*** Opening of RECORDED INFORMATION ***
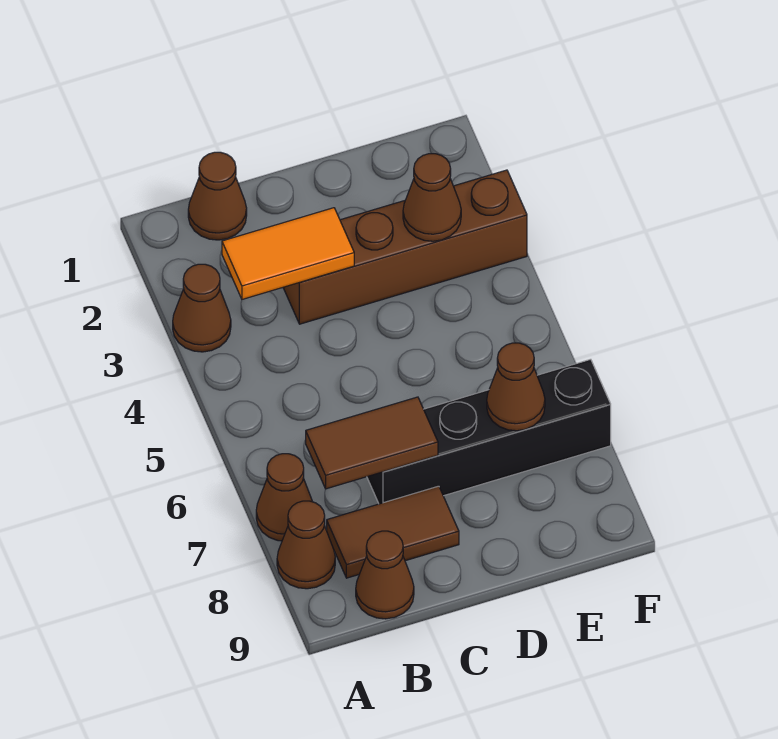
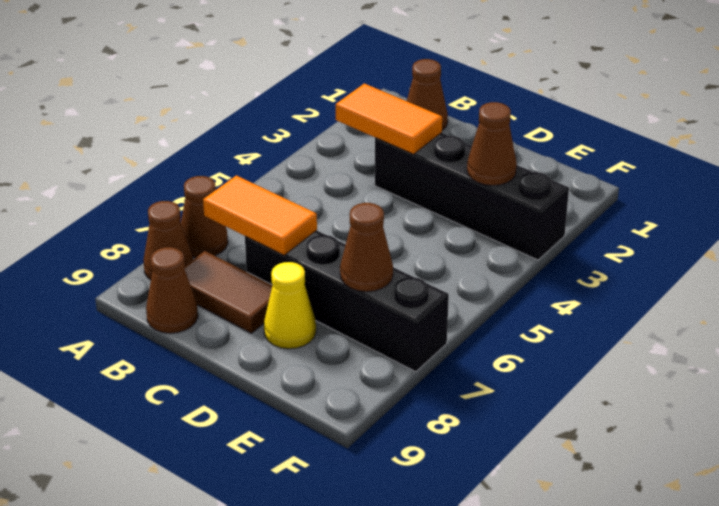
brown cone A3 level 1 -> none
brown tile B7:C7 level 2 -> orange tile B7:C7 level 2
brown brick C3:F3 level 1 -> black brick C3:F3 level 1
none -> yellow cone D8 level 1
*** Close of RECORDED INFORMATION ***
Count the lines above holding "brown". Give only the number.

3